How to complete this task - From the first line to the last, restate the data exactly, leaving out the images.

Raw data -
________
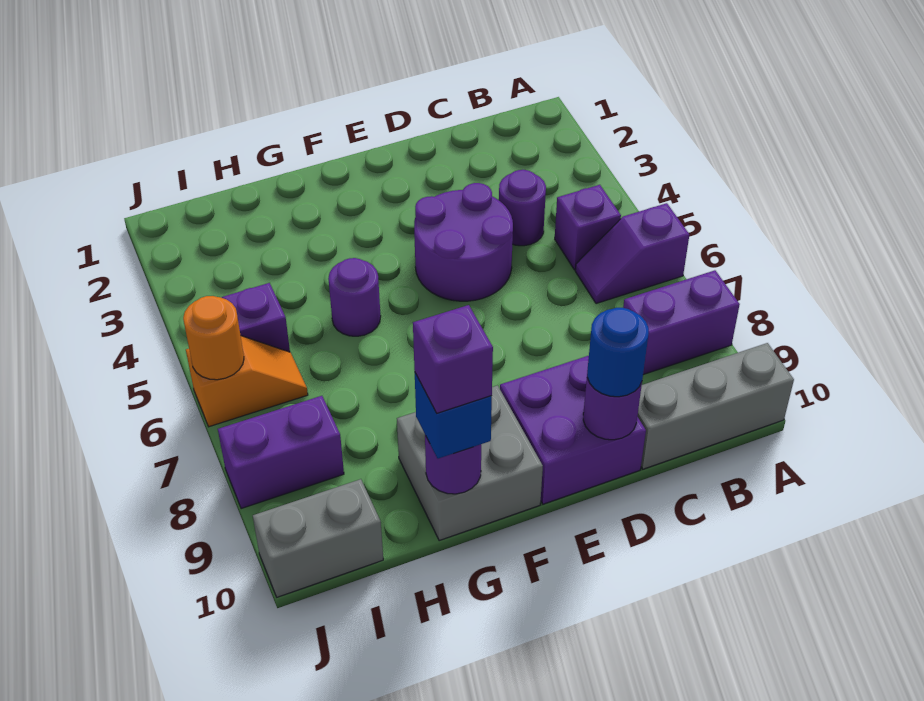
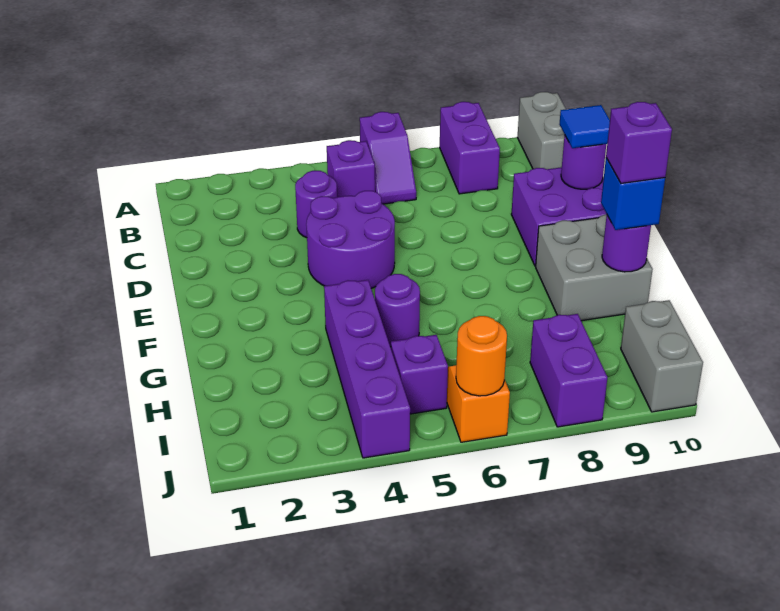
grey brick A10:C10 level 1 -> grey brick A10:B10 level 1
blue round brick D10 level 3 -> blue tile D10 level 3
none -> purple brick G4:J4 level 1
________
Solution -
grey brick A10:C10 level 1 -> grey brick A10:B10 level 1
blue round brick D10 level 3 -> blue tile D10 level 3
none -> purple brick G4:J4 level 1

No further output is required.